Exercise instructions
Only one stretch of the data is wanted: the line containing "red L-shape at (349, 319): moved 13 px right", the line containing "green circle at", and every line between them, copied exactly.

Extracted data

+===+

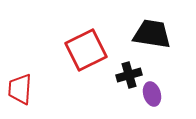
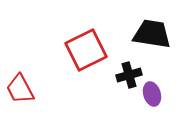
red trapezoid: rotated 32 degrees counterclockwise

+===+

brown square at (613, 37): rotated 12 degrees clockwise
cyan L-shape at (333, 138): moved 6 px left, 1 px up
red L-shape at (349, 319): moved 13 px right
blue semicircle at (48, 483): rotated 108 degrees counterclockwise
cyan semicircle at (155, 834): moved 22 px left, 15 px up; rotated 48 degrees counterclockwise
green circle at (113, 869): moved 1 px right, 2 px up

+===+

Result of this task
red L-shape at (349, 319): moved 13 px right
blue semicircle at (48, 483): rotated 108 degrees counterclockwise
cyan semicircle at (155, 834): moved 22 px left, 15 px up; rotated 48 degrees counterclockwise
green circle at (113, 869): moved 1 px right, 2 px up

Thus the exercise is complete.